In the listing below, count the lines containing the string "moved". Reply with that number only.

++++++

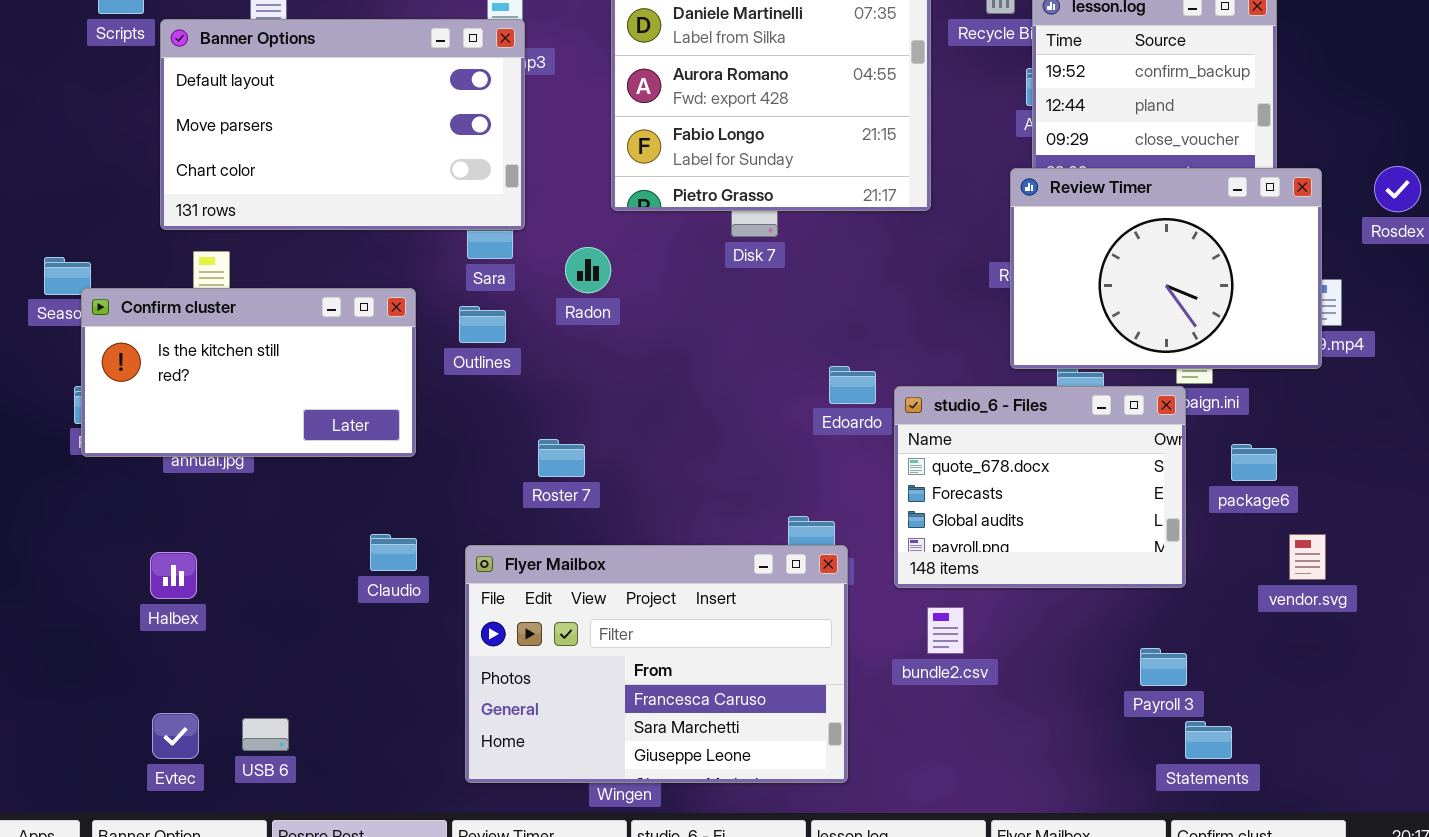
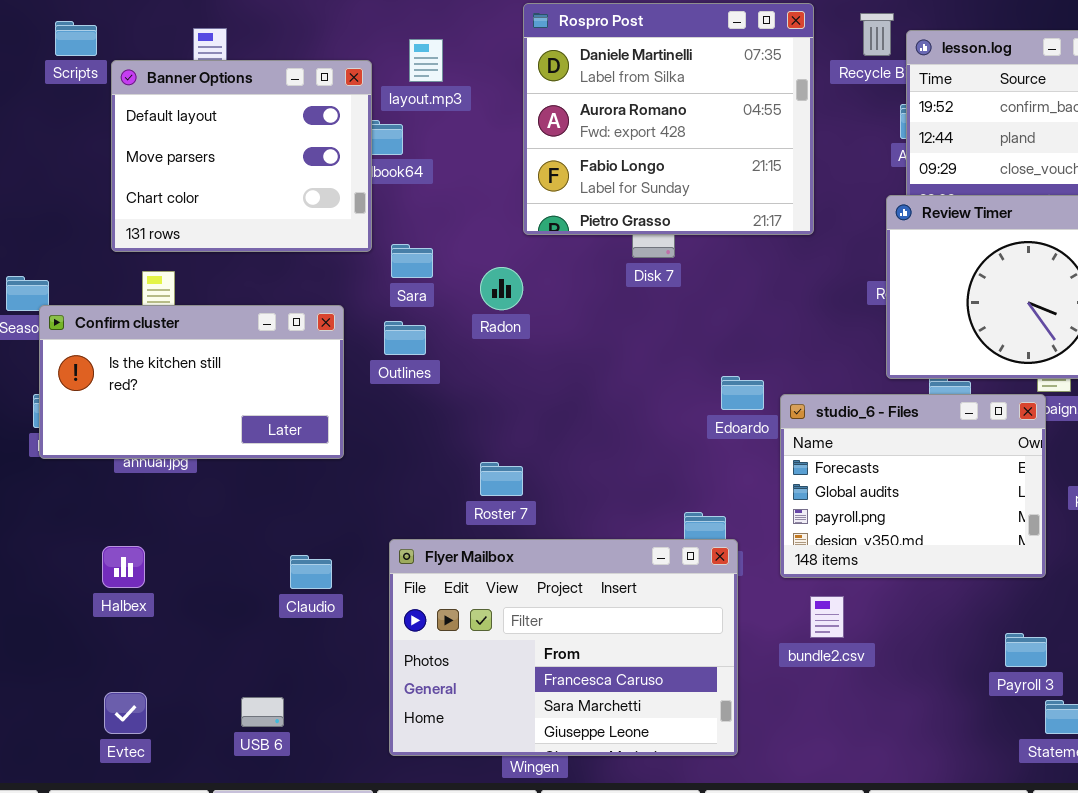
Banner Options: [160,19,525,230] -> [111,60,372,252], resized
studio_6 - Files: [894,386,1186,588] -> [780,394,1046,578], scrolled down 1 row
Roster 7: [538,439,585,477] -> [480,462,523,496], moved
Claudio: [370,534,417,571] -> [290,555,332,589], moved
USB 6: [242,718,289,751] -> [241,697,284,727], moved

++++++

# Result for this exercise
3